## begin RECORDS TO USE

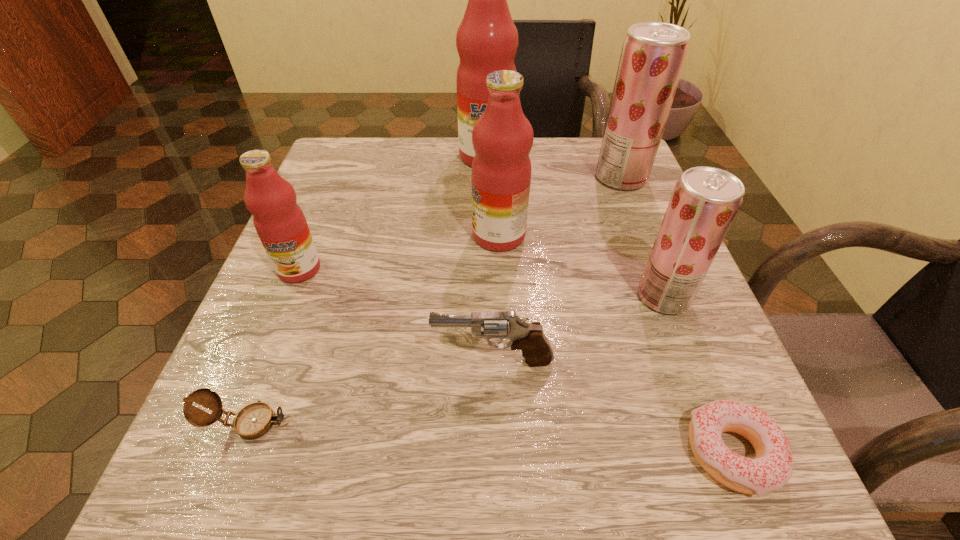
Locate an element on the screen. The image size is (960, 540). free space that is in between the compass and the farthest pink fruit juice is located at coordinates coord(368,289).

At what (x,y) coordinates should I click in order to perform the action: click on vacant space that is in between the second shortest object and the gray pistol. Please return your answer as a coordinate pair (x, y). This screenshot has height=540, width=960. Looking at the image, I should click on (372, 392).

At what (x,y) coordinates should I click in order to perform the action: click on empty space between the white doughnut and the smallest pink fruit juice. Please return your answer as a coordinate pair (x, y). The height and width of the screenshot is (540, 960). Looking at the image, I should click on (516, 361).

At what (x,y) coordinates should I click in order to perform the action: click on free space between the second biggest pink fruit juice and the leftmost fruit juice. Please return your answer as a coordinate pair (x, y). Image resolution: width=960 pixels, height=540 pixels. Looking at the image, I should click on (399, 253).

You are a GUI agent. You are given a task and a screenshot of the screen. Output one action in this format:
    pyautogui.click(x=<x>, y=<y>)
    Task: Click on the unoccupied position between the nearer strawberry fruit juice and the leftmost pink fruit juice
    The image size is (960, 540).
    Given the screenshot: What is the action you would take?
    point(481,283)

You are a GUI agent. You are given a task and a screenshot of the screen. Output one action in this format:
    pyautogui.click(x=<x>, y=<y>)
    Task: Click on the vacant area that lies between the nearer strawberry fruit juice and the white doughnut
    
    Given the screenshot: What is the action you would take?
    pyautogui.click(x=698, y=375)

You are a GUI agent. You are given a task and a screenshot of the screen. Output one action in this format:
    pyautogui.click(x=<x>, y=<y>)
    Task: Click on the free area in between the farther strawberry fruit juice and the seventh tallest object
    The width and height of the screenshot is (960, 540).
    Given the screenshot: What is the action you would take?
    pyautogui.click(x=435, y=300)

Select which object is the fifth closest to the nearer strawberry fruit juice. Please provide its 2D coordinates. Your answer should be formatted as a tuple, i.e. [(x, y)], where the tuple contains the x and y coordinates of a point satisfying the conditions above.

[(487, 40)]

Identify which object is the second closest to the nearer strawberry fruit juice. Please provide its 2D coordinates. Your answer should be formatted as a tuple, i.e. [(x, y)], where the tuple contains the x and y coordinates of a point satisfying the conditions above.

[(536, 349)]

This screenshot has width=960, height=540. What are the coordinates of `the fourth closest fruit juice to the compass` in the screenshot? It's located at (487, 40).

## end RECORDS TO USE

### WHAT IS BEING ASKED
Lay out the lines of the listing as a JSON list of strings, one string per line and no blank lines, starting with the line that contains "Select which object" and going on through the line that contains "[(487, 40)]".

### EXERCISE OUTPUT
[
  "Select which object is the fifth closest to the nearer strawberry fruit juice. Please provide its 2D coordinates. Your answer should be formatted as a tuple, i.e. [(x, y)], where the tuple contains the x and y coordinates of a point satisfying the conditions above.",
  "[(487, 40)]"
]